• **REQUIRED ACTION**: Would you count the lines below that contain the string "left" and reply with that number only?

Object tracking records:
__________

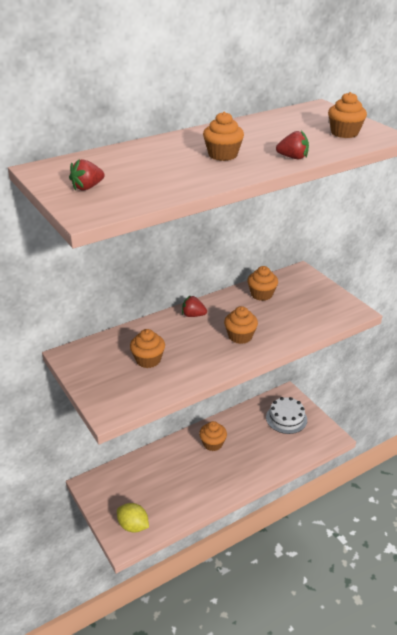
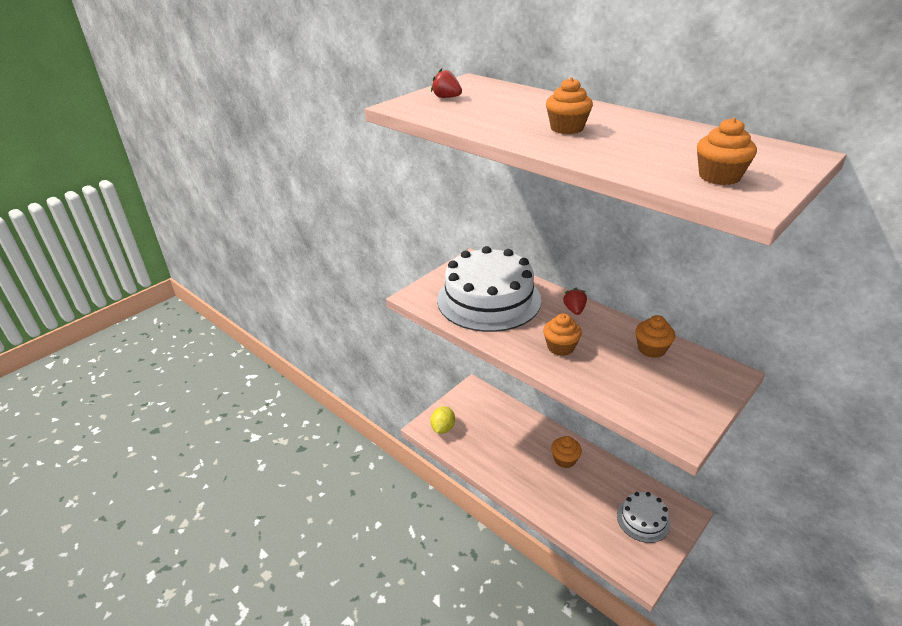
camera: 75 degrees right, 0 degrees up
(148, 360) = (489, 299): orange cupcake -> white cake
(293, 158) = (596, 158): red strawberry -> none

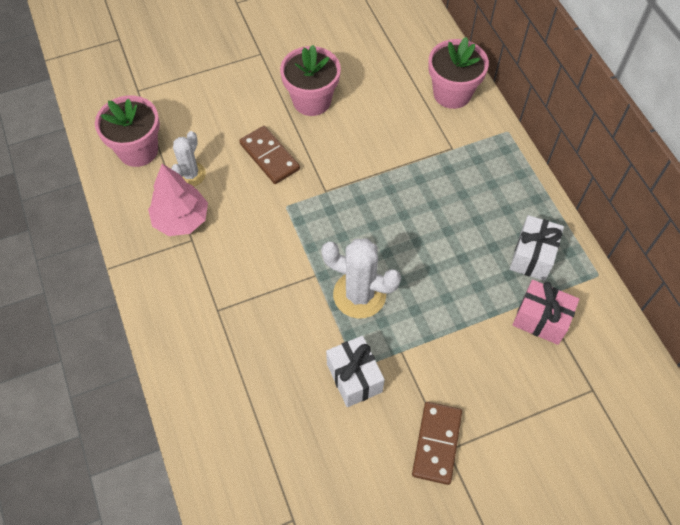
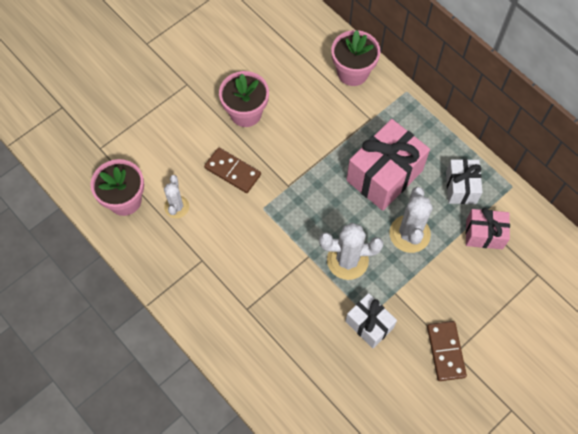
camera: 20 degrees left, 5 degrees up
(181, 220) = (186, 246): pink tree -> none
(444, 214) = (384, 175): none -> pink gift
(447, 289) = (409, 234): none -> white cactus

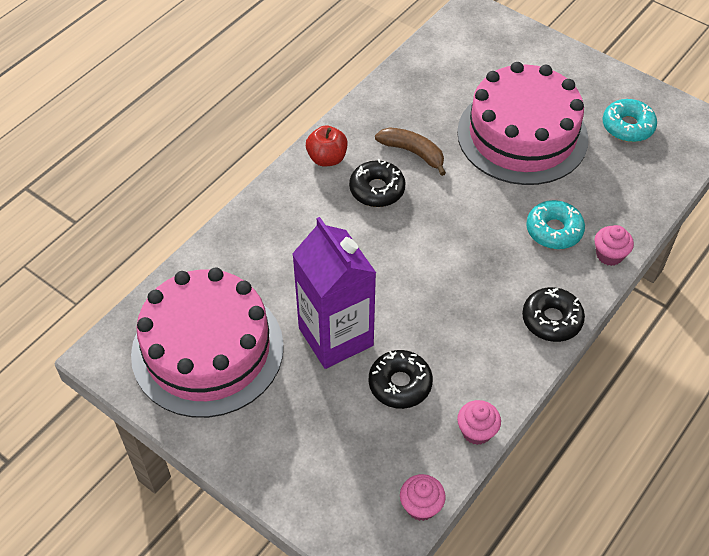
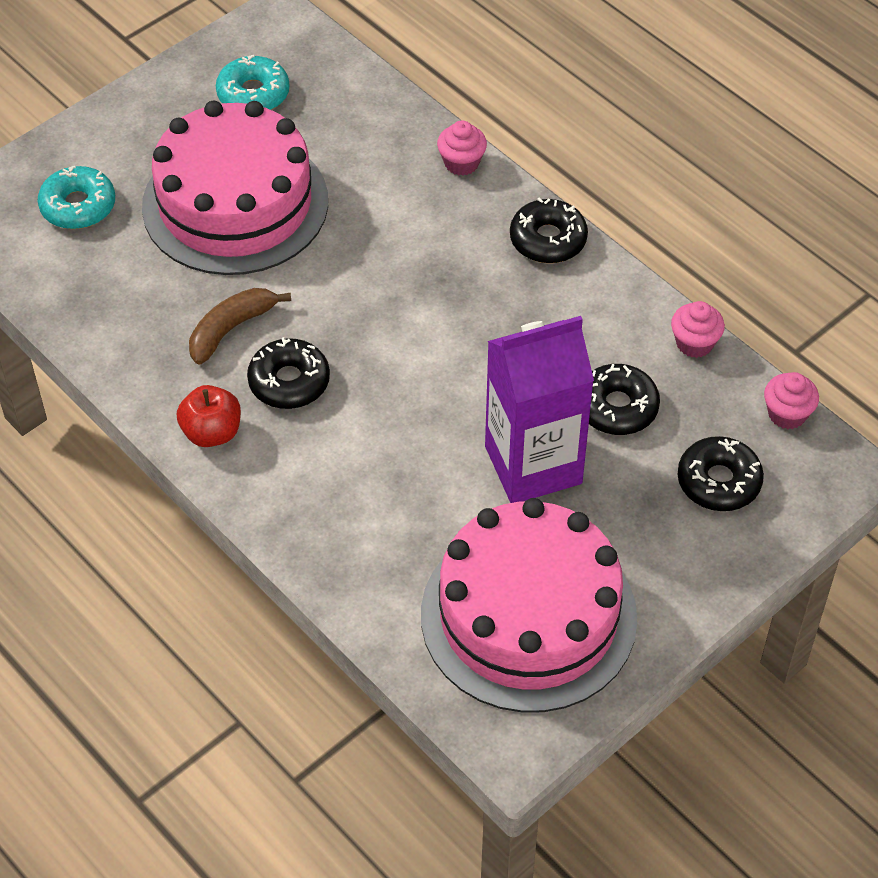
camera: 80 degrees left, 0 degrees up
(344, 460) = (718, 481): none -> black donut
(554, 230) = (410, 207): turquoise donut -> turquoise donut (78, 206)

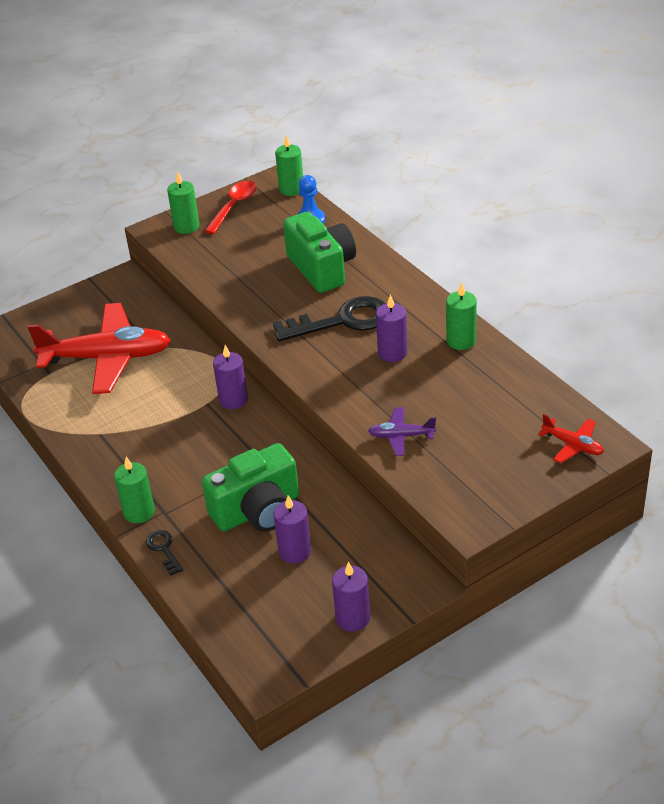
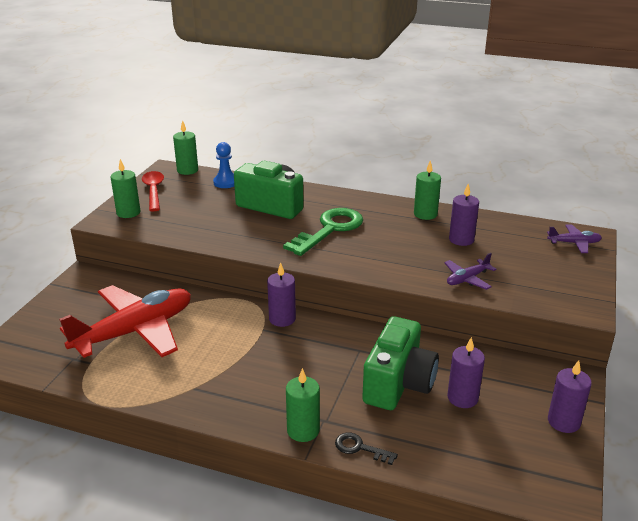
camera: 40 degrees left, 10 degrees down
(342, 321) = (330, 229): black key -> green key
(392, 353) = (391, 235): purple candle -> purple candle (461, 239)
(572, 445) = (574, 243): red plane -> purple plane

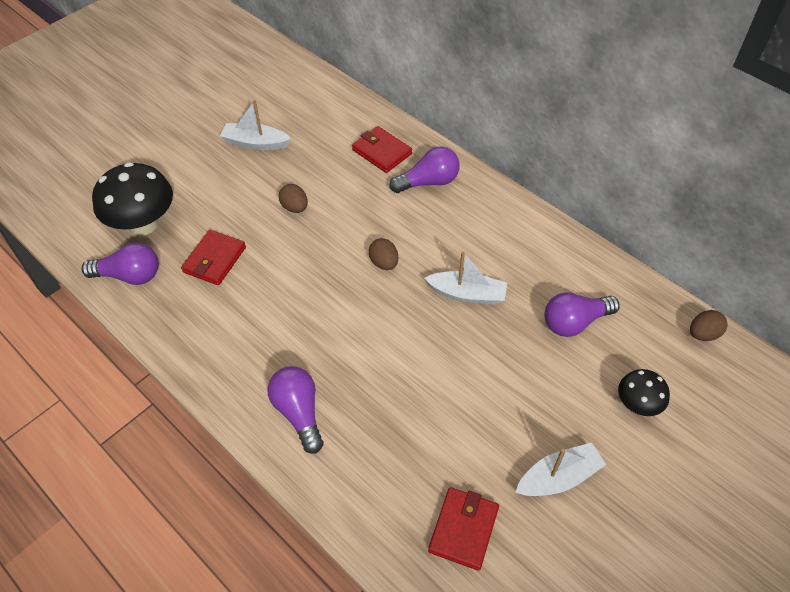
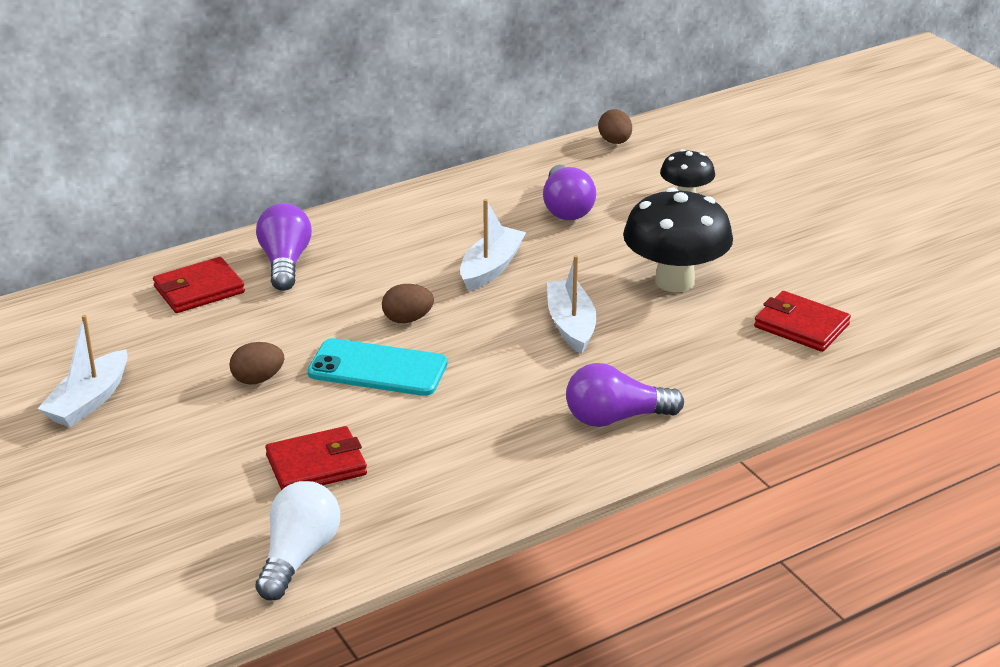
camera: 75 degrees left, 20 degrees down
(129, 275) = (298, 556): purple light bulb -> white light bulb
(143, 224) = (194, 535): black mushroom -> black mushroom (674, 281)
(214, 260) = (316, 465): red wallet -> red wallet turned 60 degrees counterclockwise
(322, 262) = (377, 368): none -> turquoise phone
(558, 477) = (756, 258): white boat -> white boat (571, 325)

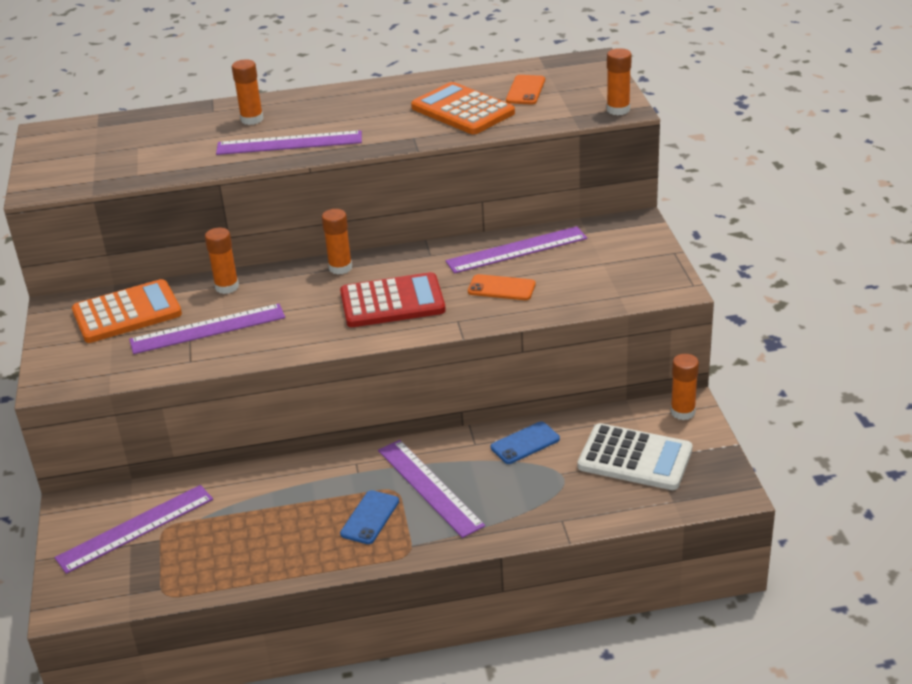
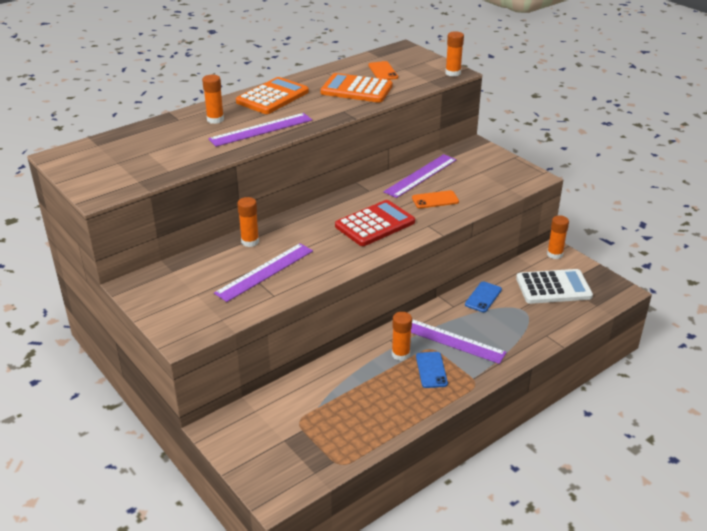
camera: 30 degrees left, 0 degrees up
(127, 313) = (192, 276): orange calculator -> orange calculator (272, 97)
(135, 528) = (277, 428): purple ruler -> none
(340, 268) = (317, 211): orange glue stick -> orange glue stick (400, 354)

__________

• **RESULT OF THIS EXERCISE**: 5